### EXERCISE AIM
Beginning with the first line of the entries below, quote each line until you reach and include the line with "DHT1: DHT11 -> DHT22".

(Source records)
........

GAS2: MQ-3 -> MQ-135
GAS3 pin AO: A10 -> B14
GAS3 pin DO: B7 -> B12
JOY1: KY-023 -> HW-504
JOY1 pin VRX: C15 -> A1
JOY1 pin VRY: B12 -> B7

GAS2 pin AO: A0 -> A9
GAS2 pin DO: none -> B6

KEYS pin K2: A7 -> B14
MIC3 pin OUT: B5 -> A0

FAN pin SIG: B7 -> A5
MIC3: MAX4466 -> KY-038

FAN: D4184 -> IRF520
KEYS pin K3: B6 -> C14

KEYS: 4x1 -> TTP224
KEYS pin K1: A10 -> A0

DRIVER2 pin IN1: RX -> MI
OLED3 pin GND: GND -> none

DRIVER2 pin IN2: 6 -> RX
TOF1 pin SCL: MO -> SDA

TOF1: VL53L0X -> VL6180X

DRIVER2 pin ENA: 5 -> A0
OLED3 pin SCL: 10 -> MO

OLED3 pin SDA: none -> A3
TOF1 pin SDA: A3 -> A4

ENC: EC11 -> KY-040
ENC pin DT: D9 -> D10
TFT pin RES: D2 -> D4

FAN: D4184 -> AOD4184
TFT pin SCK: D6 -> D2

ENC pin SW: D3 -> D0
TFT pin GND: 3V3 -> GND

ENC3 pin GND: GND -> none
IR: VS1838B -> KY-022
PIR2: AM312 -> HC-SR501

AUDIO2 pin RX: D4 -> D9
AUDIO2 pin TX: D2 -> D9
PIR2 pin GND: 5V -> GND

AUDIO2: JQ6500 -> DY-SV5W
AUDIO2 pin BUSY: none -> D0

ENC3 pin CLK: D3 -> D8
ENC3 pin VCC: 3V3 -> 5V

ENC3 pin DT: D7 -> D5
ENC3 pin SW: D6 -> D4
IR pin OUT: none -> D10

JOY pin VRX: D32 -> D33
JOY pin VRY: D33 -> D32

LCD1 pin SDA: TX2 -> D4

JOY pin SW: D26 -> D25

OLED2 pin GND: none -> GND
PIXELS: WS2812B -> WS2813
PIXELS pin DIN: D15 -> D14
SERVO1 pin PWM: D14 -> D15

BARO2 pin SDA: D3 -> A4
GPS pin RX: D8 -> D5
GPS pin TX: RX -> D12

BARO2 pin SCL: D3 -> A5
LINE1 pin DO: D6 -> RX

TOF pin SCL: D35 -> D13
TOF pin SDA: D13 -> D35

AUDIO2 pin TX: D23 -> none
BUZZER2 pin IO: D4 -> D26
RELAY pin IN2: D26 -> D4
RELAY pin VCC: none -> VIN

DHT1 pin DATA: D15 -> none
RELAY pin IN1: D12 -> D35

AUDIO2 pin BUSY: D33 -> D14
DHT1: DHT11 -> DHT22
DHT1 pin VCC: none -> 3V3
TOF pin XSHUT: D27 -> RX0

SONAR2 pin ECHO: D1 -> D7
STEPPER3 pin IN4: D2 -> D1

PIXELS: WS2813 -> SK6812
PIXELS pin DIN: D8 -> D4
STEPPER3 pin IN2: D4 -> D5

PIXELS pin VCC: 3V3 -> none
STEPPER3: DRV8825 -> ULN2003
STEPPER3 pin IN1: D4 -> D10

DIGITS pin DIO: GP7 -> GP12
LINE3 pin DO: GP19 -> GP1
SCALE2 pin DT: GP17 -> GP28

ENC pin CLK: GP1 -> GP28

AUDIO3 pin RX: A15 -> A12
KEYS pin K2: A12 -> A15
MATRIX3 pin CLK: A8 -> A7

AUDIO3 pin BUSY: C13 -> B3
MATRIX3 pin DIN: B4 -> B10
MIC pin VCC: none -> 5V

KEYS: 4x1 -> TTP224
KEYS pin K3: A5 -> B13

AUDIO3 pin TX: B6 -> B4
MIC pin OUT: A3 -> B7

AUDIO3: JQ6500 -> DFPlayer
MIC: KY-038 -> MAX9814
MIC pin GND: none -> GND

........

### ANSWER SPACE
GAS2: MQ-3 -> MQ-135
GAS3 pin AO: A10 -> B14
GAS3 pin DO: B7 -> B12
JOY1: KY-023 -> HW-504
JOY1 pin VRX: C15 -> A1
JOY1 pin VRY: B12 -> B7

GAS2 pin AO: A0 -> A9
GAS2 pin DO: none -> B6

KEYS pin K2: A7 -> B14
MIC3 pin OUT: B5 -> A0

FAN pin SIG: B7 -> A5
MIC3: MAX4466 -> KY-038

FAN: D4184 -> IRF520
KEYS pin K3: B6 -> C14

KEYS: 4x1 -> TTP224
KEYS pin K1: A10 -> A0

DRIVER2 pin IN1: RX -> MI
OLED3 pin GND: GND -> none

DRIVER2 pin IN2: 6 -> RX
TOF1 pin SCL: MO -> SDA

TOF1: VL53L0X -> VL6180X

DRIVER2 pin ENA: 5 -> A0
OLED3 pin SCL: 10 -> MO

OLED3 pin SDA: none -> A3
TOF1 pin SDA: A3 -> A4

ENC: EC11 -> KY-040
ENC pin DT: D9 -> D10
TFT pin RES: D2 -> D4

FAN: D4184 -> AOD4184
TFT pin SCK: D6 -> D2

ENC pin SW: D3 -> D0
TFT pin GND: 3V3 -> GND

ENC3 pin GND: GND -> none
IR: VS1838B -> KY-022
PIR2: AM312 -> HC-SR501

AUDIO2 pin RX: D4 -> D9
AUDIO2 pin TX: D2 -> D9
PIR2 pin GND: 5V -> GND

AUDIO2: JQ6500 -> DY-SV5W
AUDIO2 pin BUSY: none -> D0

ENC3 pin CLK: D3 -> D8
ENC3 pin VCC: 3V3 -> 5V

ENC3 pin DT: D7 -> D5
ENC3 pin SW: D6 -> D4
IR pin OUT: none -> D10

JOY pin VRX: D32 -> D33
JOY pin VRY: D33 -> D32

LCD1 pin SDA: TX2 -> D4

JOY pin SW: D26 -> D25

OLED2 pin GND: none -> GND
PIXELS: WS2812B -> WS2813
PIXELS pin DIN: D15 -> D14
SERVO1 pin PWM: D14 -> D15

BARO2 pin SDA: D3 -> A4
GPS pin RX: D8 -> D5
GPS pin TX: RX -> D12

BARO2 pin SCL: D3 -> A5
LINE1 pin DO: D6 -> RX

TOF pin SCL: D35 -> D13
TOF pin SDA: D13 -> D35

AUDIO2 pin TX: D23 -> none
BUZZER2 pin IO: D4 -> D26
RELAY pin IN2: D26 -> D4
RELAY pin VCC: none -> VIN

DHT1 pin DATA: D15 -> none
RELAY pin IN1: D12 -> D35

AUDIO2 pin BUSY: D33 -> D14
DHT1: DHT11 -> DHT22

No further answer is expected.